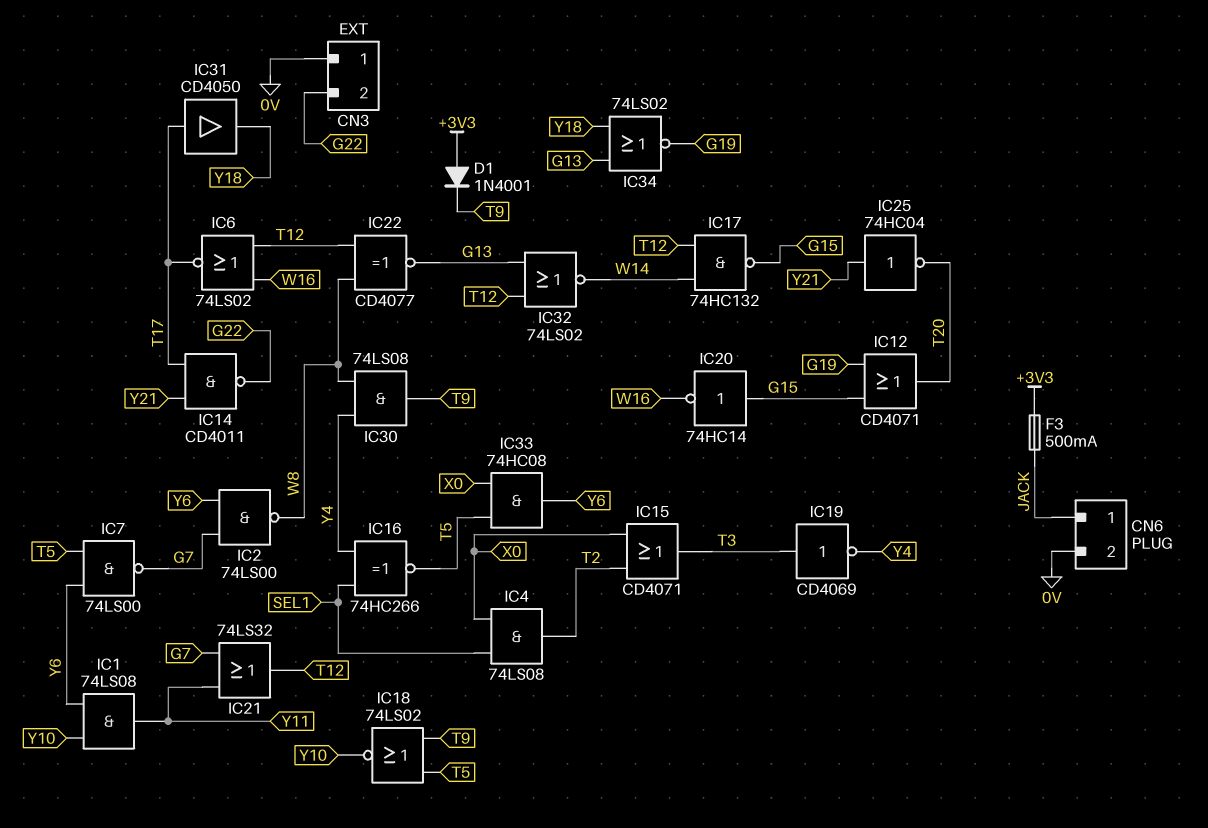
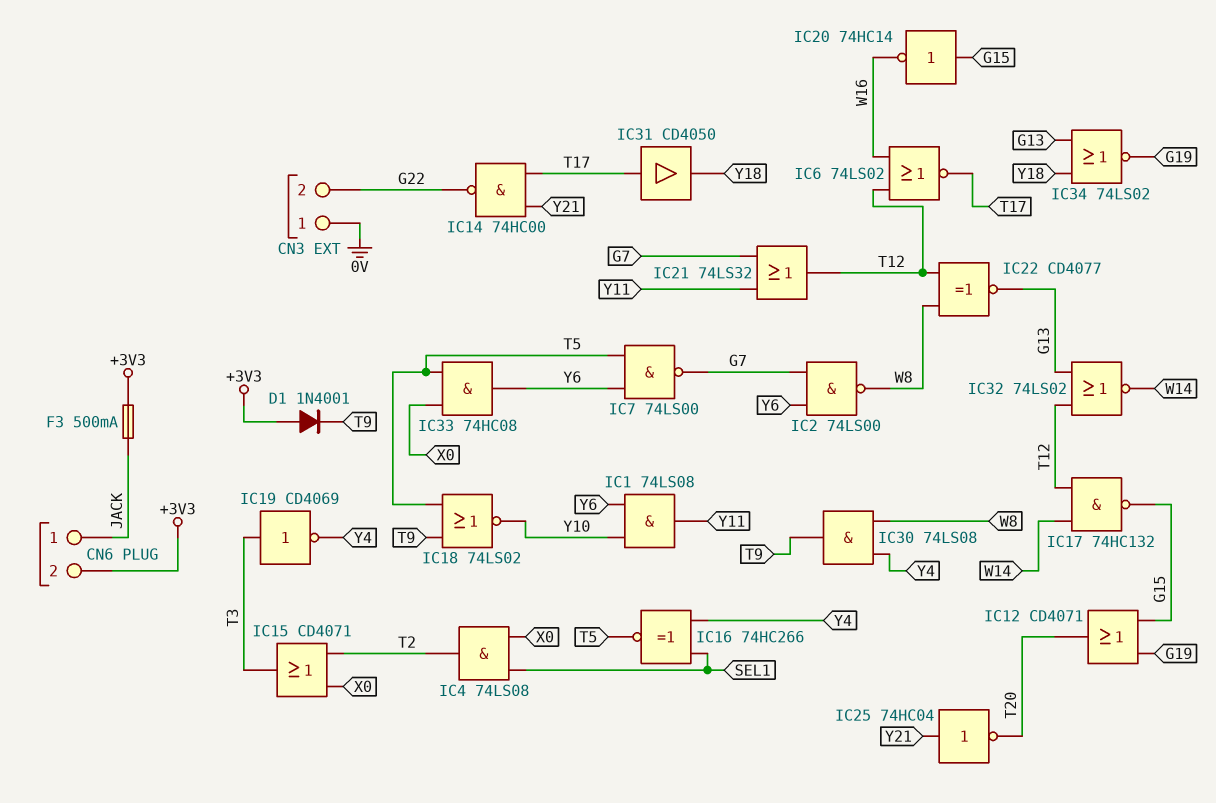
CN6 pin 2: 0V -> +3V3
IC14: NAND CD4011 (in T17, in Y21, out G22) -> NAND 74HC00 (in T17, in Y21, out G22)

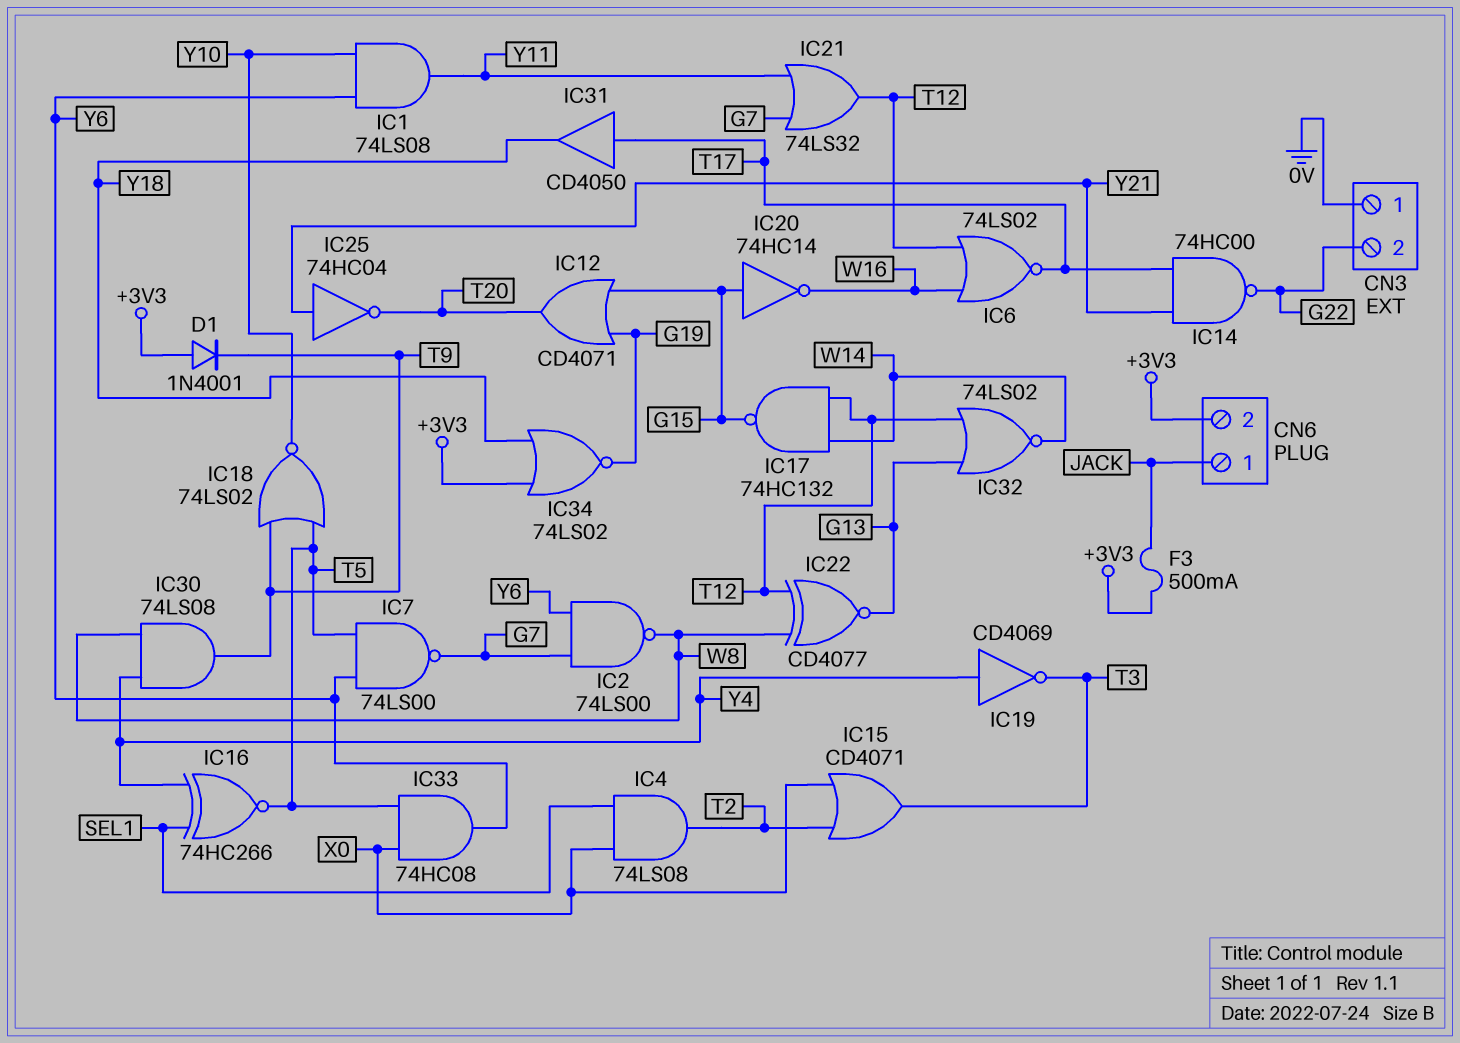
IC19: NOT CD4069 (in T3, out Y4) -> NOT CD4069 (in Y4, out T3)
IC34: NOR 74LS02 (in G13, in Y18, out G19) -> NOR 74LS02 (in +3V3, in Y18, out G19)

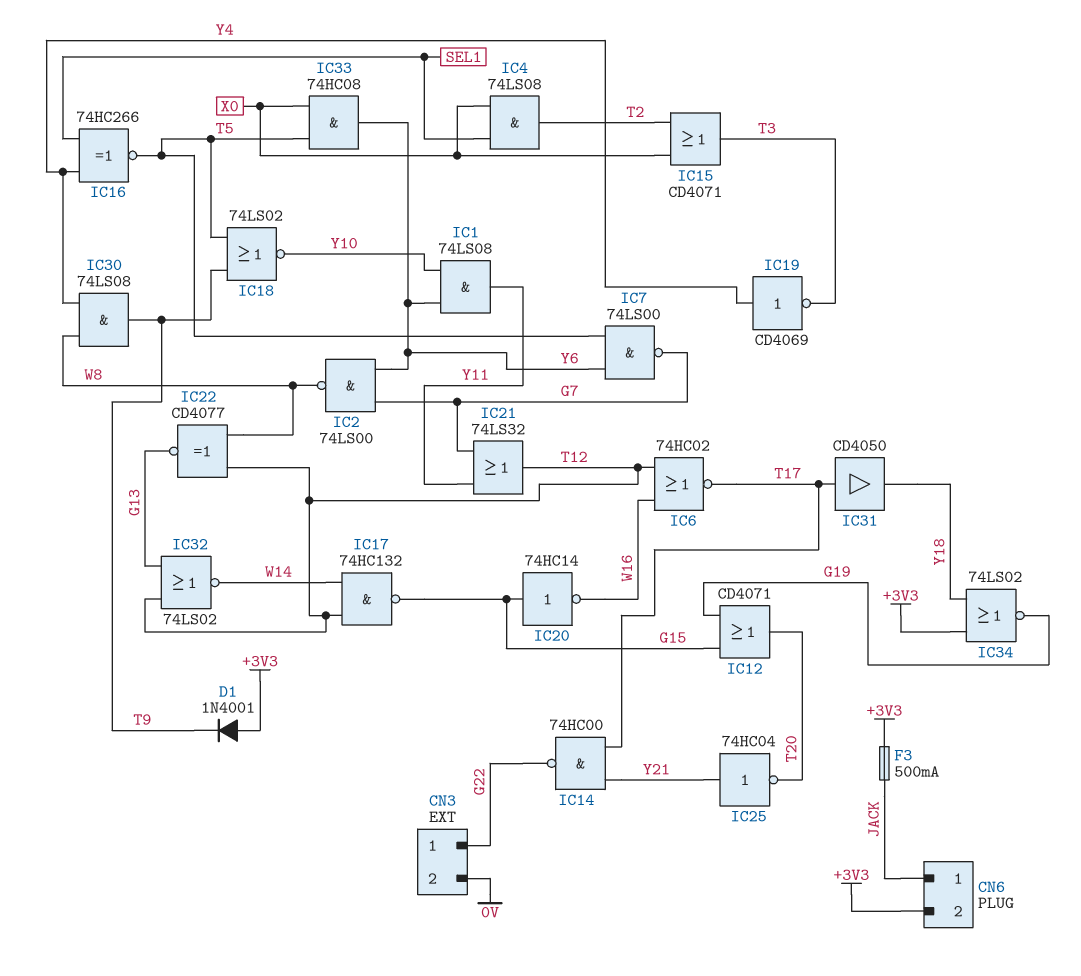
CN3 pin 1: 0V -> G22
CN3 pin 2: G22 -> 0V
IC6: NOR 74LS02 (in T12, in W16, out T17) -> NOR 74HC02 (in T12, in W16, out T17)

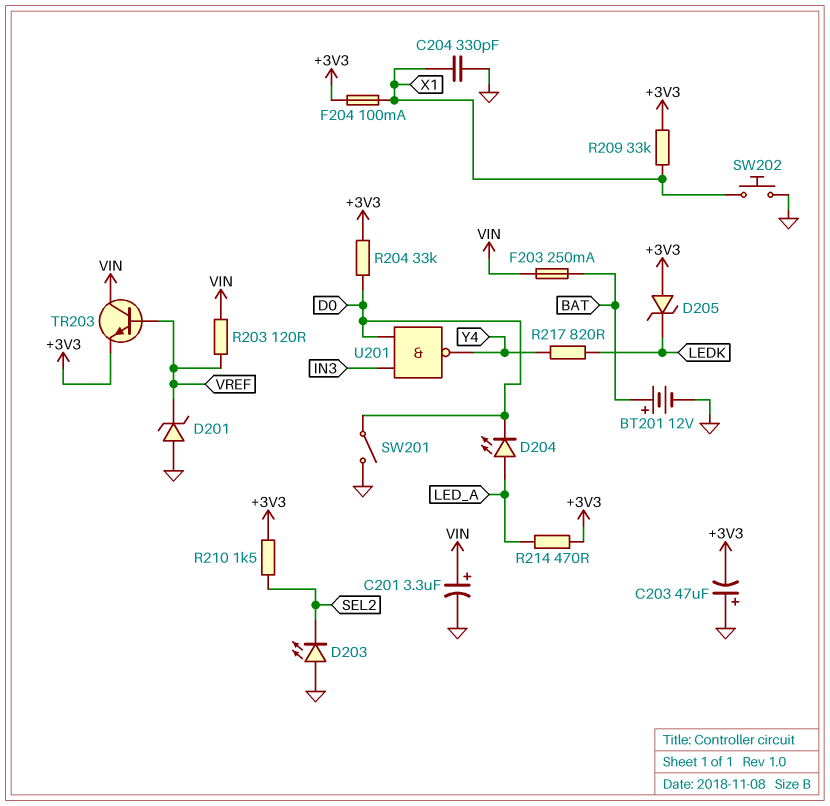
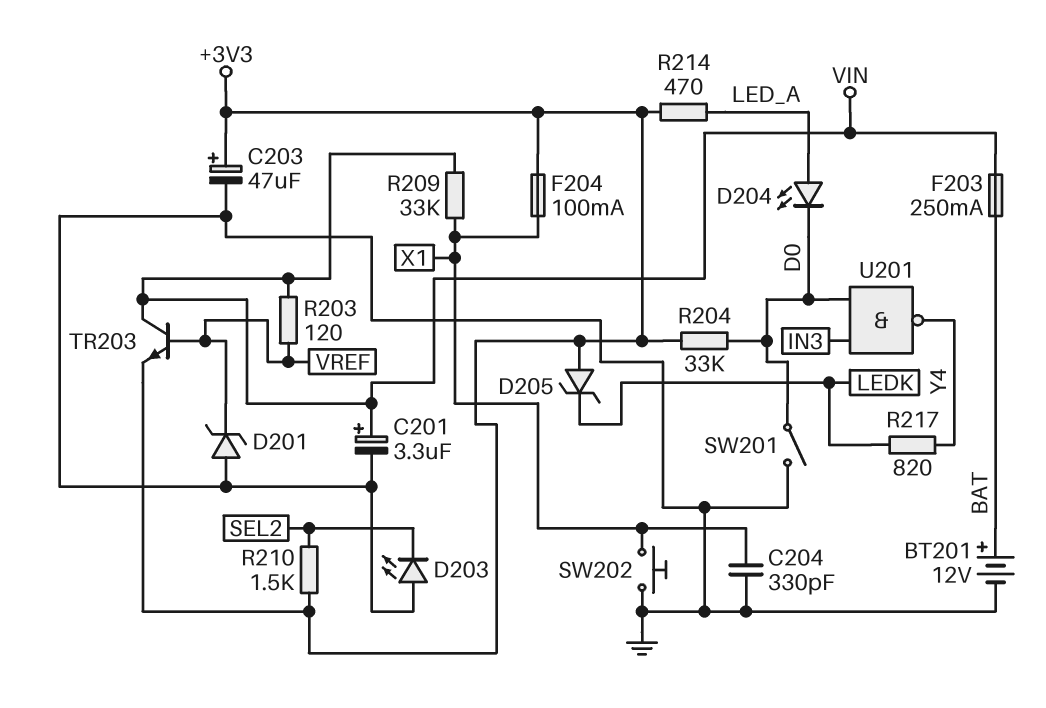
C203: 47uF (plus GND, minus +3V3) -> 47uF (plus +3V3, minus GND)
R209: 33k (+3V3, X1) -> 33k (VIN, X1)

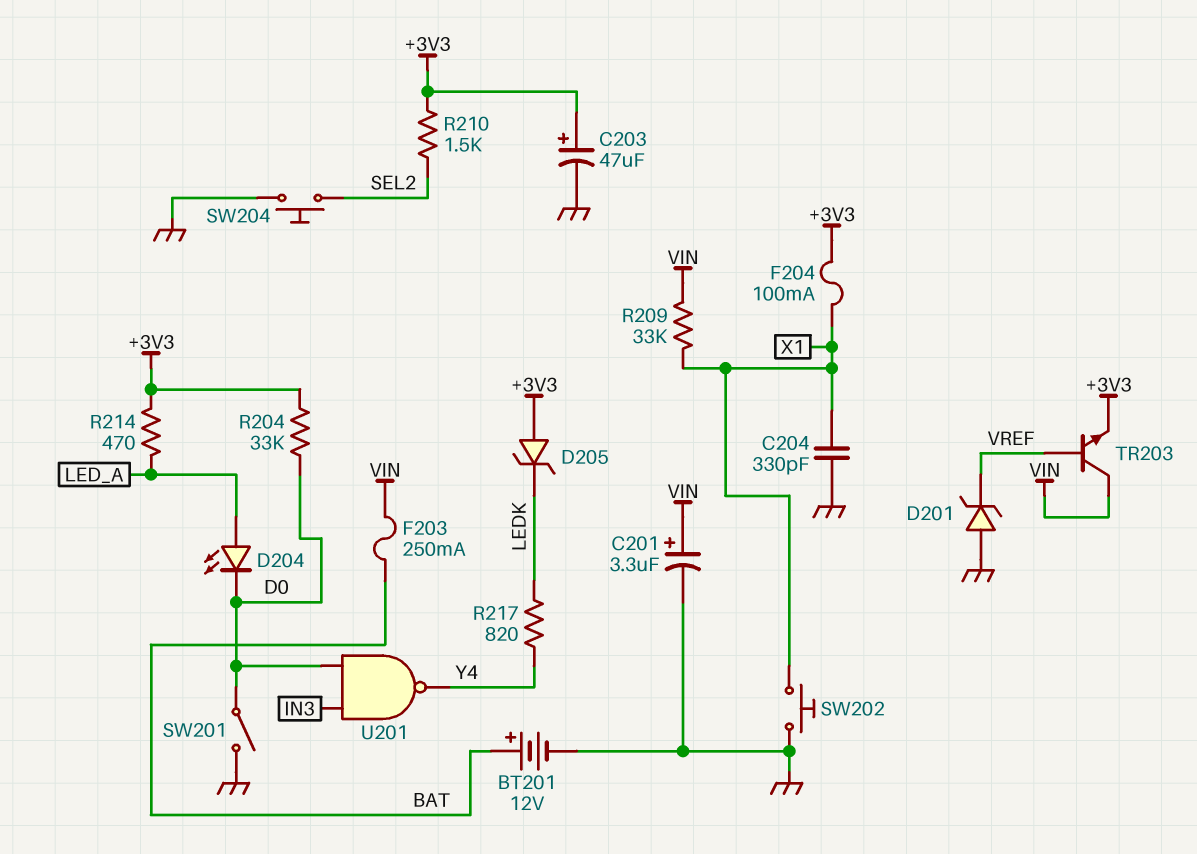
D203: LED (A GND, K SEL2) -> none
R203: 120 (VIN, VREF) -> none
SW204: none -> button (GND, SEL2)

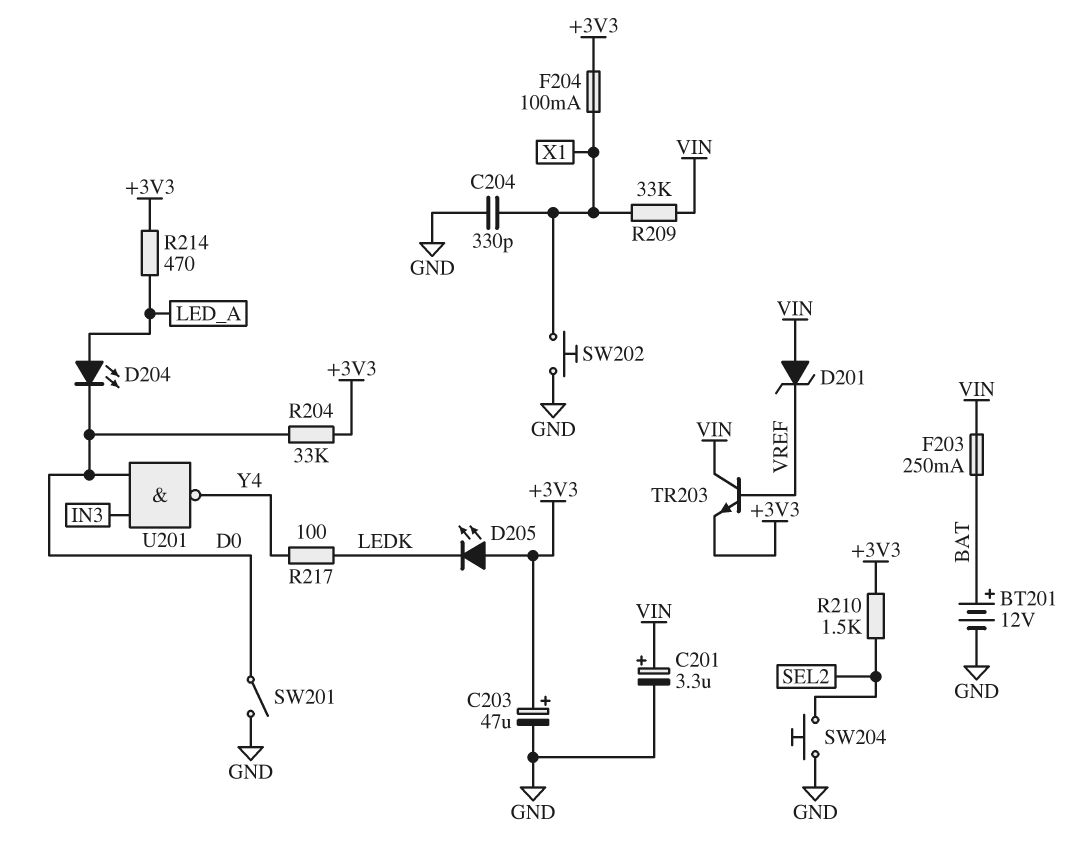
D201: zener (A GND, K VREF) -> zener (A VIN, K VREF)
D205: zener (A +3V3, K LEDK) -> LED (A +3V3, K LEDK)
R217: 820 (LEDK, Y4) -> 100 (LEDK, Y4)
◇ ◇ ◇ ◇
Say again, word for word, every line from the one with "IC6: NOR 74LS02" through the last line of the data above, minus the pictures.

**Answer to the exercise**
IC6: NOR 74LS02 (in T12, in W16, out T17) -> NOR 74HC02 (in T12, in W16, out T17)

C203: 47uF (plus GND, minus +3V3) -> 47uF (plus +3V3, minus GND)
R209: 33k (+3V3, X1) -> 33k (VIN, X1)

D203: LED (A GND, K SEL2) -> none
R203: 120 (VIN, VREF) -> none
SW204: none -> button (GND, SEL2)

D201: zener (A GND, K VREF) -> zener (A VIN, K VREF)
D205: zener (A +3V3, K LEDK) -> LED (A +3V3, K LEDK)
R217: 820 (LEDK, Y4) -> 100 (LEDK, Y4)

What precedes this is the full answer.